* **Data provided**:
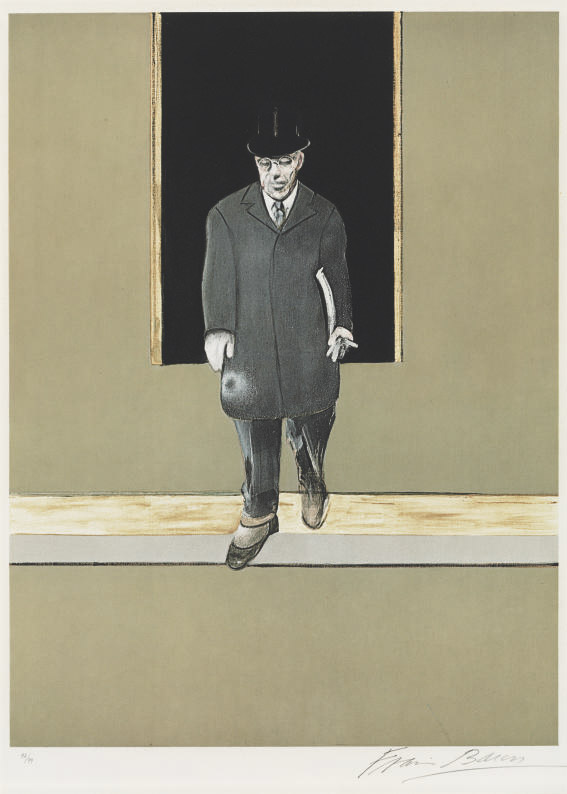
At what (x,y) coordinates should I click in order to perform the action: click on window. Please return your answer as a coordinate pair (x, y). The height and width of the screenshot is (794, 567). Looking at the image, I should click on (260, 86).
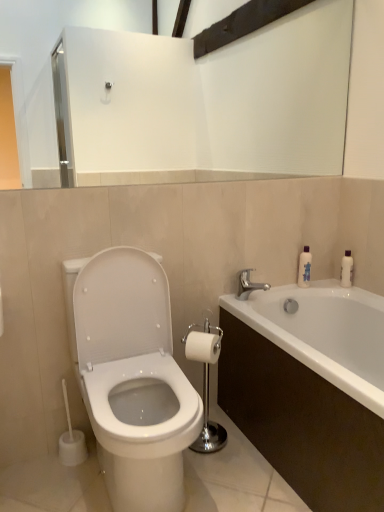
At what (x,y) coordinates should I click in order to perform the action: click on free space to the left of silver metallic faucet at upper right. Please return your answer as a coordinate pair (x, y). The image size is (384, 512). Looking at the image, I should click on (229, 300).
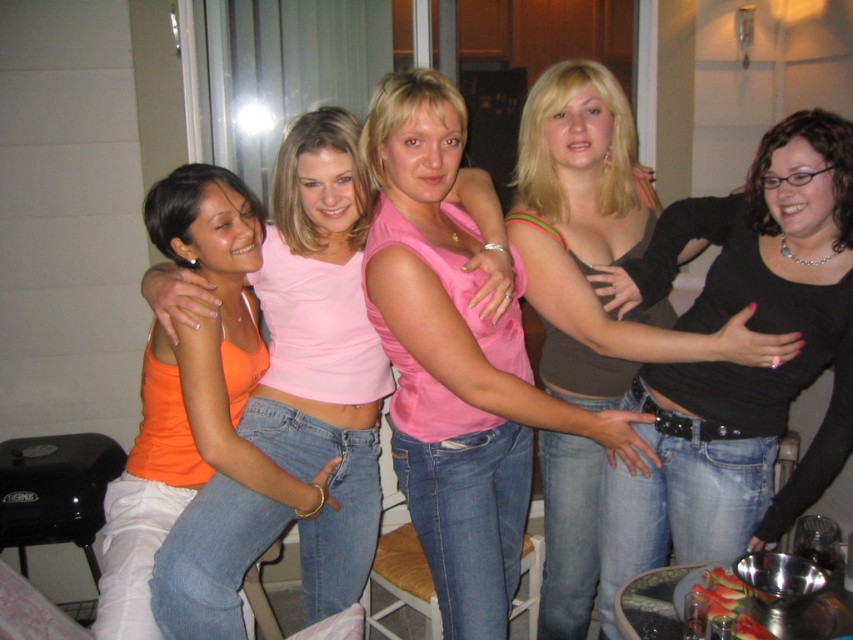
From the picture: Does pink matte tank top at center appear under orange matte tank top at center?

Actually, pink matte tank top at center is above orange matte tank top at center.

Who is positioned more to the right, pink matte tank top at center or orange matte tank top at center?

pink matte tank top at center

The width and height of the screenshot is (853, 640). What do you see at coordinates (456, 364) in the screenshot?
I see `pink matte tank top at center` at bounding box center [456, 364].

Identify the location of pink matte tank top at center. (456, 364).

The width and height of the screenshot is (853, 640). What do you see at coordinates (456, 364) in the screenshot?
I see `pink matte tank top at center` at bounding box center [456, 364].

Who is shorter, pink matte tank top at center or matte pink tank top at center?

pink matte tank top at center

This screenshot has height=640, width=853. I want to click on pink matte tank top at center, so pyautogui.click(x=456, y=364).

Is matte pink tank top at center closer to camera compared to orange matte tank top at center?

Yes, matte pink tank top at center is closer to the viewer.

Is point (592, 141) positioned before point (148, 508)?

Yes, point (592, 141) is in front of point (148, 508).

Describe the element at coordinates (596, 243) in the screenshot. I see `matte pink tank top at center` at that location.

Locate an element on the screen. The height and width of the screenshot is (640, 853). matte pink tank top at center is located at coordinates (596, 243).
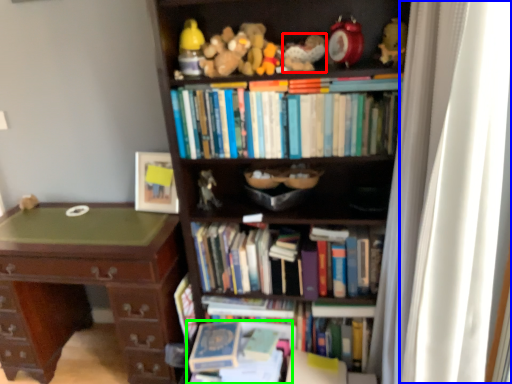
Question: Based on their relative distances, which object is farther from toy (highlighted by a red box)? Choose from curtain (highlighted by a blue box) and book (highlighted by a green box).

Choices:
 (A) curtain
 (B) book

Answer: (B)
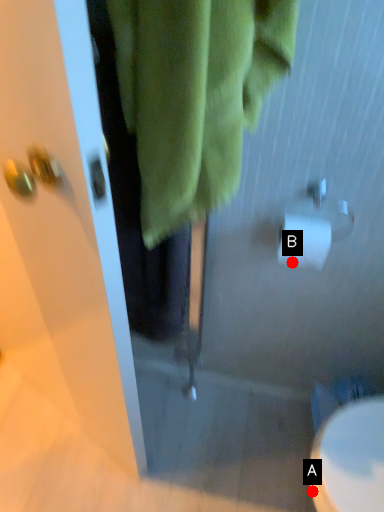
Question: Two points are circled on the image, labeled by A and B beside each circle. Which point is farther to the camera?

Choices:
 (A) A is further
 (B) B is further

Answer: (B)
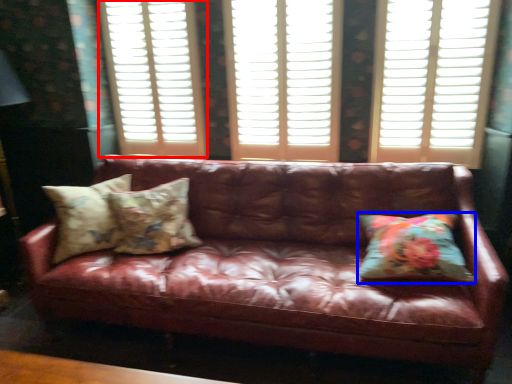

* **What you should do**: Please render the records above as a Markdown table with the columns "Row" and "Line", giving each nonblank line its own numbered row. Leave the pictures out.

* **Reply**:
| Row | Line |
|---|---|
| 1 | At what (x,y) coordinates should I click in order to perform the action: click on window. Please return your answer as a coordinate pair (x, y). The height and width of the screenshot is (794, 567). Looking at the image, I should click on (260, 86). |
| 2 | At what (x,y) coordinates should I click in order to perform the action: click on free space to the left of silver metallic faucet at upper right. Please return your answer as a coordinate pair (x, y). The image size is (384, 512). Looking at the image, I should click on (229, 300). |
| 3 | From the picture: Does pink matte tank top at center appear under orange matte tank top at center? |
| 4 | Actually, pink matte tank top at center is above orange matte tank top at center. |
| 5 | Who is positioned more to the right, pink matte tank top at center or orange matte tank top at center? |
| 6 | pink matte tank top at center |
| 7 | The width and height of the screenshot is (853, 640). What do you see at coordinates (456, 364) in the screenshot? |
| 8 | I see `pink matte tank top at center` at bounding box center [456, 364]. |
| 9 | Identify the location of pink matte tank top at center. (456, 364). |
| 10 | The width and height of the screenshot is (853, 640). What do you see at coordinates (456, 364) in the screenshot? |
| 11 | I see `pink matte tank top at center` at bounding box center [456, 364]. |
| 12 | Who is shorter, pink matte tank top at center or matte pink tank top at center? |
| 13 | pink matte tank top at center |
| 14 | This screenshot has height=640, width=853. I want to click on pink matte tank top at center, so pyautogui.click(x=456, y=364). |
| 15 | Is matte pink tank top at center closer to camera compared to orange matte tank top at center? |
| 16 | Yes, matte pink tank top at center is closer to the viewer. |
| 17 | Is point (592, 141) positioned before point (148, 508)? |
| 18 | Yes, point (592, 141) is in front of point (148, 508). |
| 19 | Describe the element at coordinates (596, 243) in the screenshot. I see `matte pink tank top at center` at that location. |
| 20 | Locate an element on the screen. The height and width of the screenshot is (640, 853). matte pink tank top at center is located at coordinates (596, 243). |
| 21 | Question: Based on their relative distances, which object is farther from toy (highlighted by a red box)? Choose from curtain (highlighted by a blue box) and book (highlighted by a green box). |
| 22 | Choices: |
| 23 |  (A) curtain |
| 24 |  (B) book |
| 25 | Answer: (B) |
| 26 | Question: Two points are circled on the image, labeled by A and B beside each circle. Which point is farther to the camera? |
| 27 | Choices: |
| 28 |  (A) A is further |
| 29 |  (B) B is further |
| 30 | Answer: (B) |